GOAL OF THE EXERCISE :: Below are entries. Reproduce exactly the lines between the line holding "DRIVER1 pin IN2: D8 -> D1" and the line holding "FAN pin VCC: none -> 5V", inclusive, and only those.

RECORD EXTRACTS ::
▬▬▬▬▬▬▬▬▬▬

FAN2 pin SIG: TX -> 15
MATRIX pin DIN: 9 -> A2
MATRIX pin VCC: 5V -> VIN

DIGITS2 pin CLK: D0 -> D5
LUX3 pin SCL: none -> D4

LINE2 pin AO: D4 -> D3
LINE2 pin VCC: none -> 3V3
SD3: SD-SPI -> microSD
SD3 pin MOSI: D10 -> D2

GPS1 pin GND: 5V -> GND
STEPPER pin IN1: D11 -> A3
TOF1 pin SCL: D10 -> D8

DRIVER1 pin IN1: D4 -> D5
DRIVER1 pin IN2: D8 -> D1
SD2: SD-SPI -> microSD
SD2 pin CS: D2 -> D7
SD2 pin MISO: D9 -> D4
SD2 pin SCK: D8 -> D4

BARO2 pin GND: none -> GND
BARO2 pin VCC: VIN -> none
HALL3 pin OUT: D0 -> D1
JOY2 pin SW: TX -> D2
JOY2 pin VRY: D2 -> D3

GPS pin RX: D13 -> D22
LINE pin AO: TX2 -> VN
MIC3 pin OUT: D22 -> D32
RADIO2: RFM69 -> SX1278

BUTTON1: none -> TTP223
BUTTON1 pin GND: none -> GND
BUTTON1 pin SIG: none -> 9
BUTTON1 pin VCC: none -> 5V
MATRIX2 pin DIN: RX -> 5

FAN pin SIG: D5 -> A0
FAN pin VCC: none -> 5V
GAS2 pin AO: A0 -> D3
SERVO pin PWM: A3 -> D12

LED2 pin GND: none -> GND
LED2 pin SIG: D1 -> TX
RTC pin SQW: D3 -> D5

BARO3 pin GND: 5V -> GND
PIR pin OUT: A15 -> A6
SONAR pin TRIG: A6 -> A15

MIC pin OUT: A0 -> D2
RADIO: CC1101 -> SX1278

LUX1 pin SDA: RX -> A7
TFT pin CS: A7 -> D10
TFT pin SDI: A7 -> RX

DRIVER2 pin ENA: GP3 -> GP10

▬▬▬▬▬▬▬▬▬▬

COMPLETED EXERCISE ::
DRIVER1 pin IN2: D8 -> D1
SD2: SD-SPI -> microSD
SD2 pin CS: D2 -> D7
SD2 pin MISO: D9 -> D4
SD2 pin SCK: D8 -> D4

BARO2 pin GND: none -> GND
BARO2 pin VCC: VIN -> none
HALL3 pin OUT: D0 -> D1
JOY2 pin SW: TX -> D2
JOY2 pin VRY: D2 -> D3

GPS pin RX: D13 -> D22
LINE pin AO: TX2 -> VN
MIC3 pin OUT: D22 -> D32
RADIO2: RFM69 -> SX1278

BUTTON1: none -> TTP223
BUTTON1 pin GND: none -> GND
BUTTON1 pin SIG: none -> 9
BUTTON1 pin VCC: none -> 5V
MATRIX2 pin DIN: RX -> 5

FAN pin SIG: D5 -> A0
FAN pin VCC: none -> 5V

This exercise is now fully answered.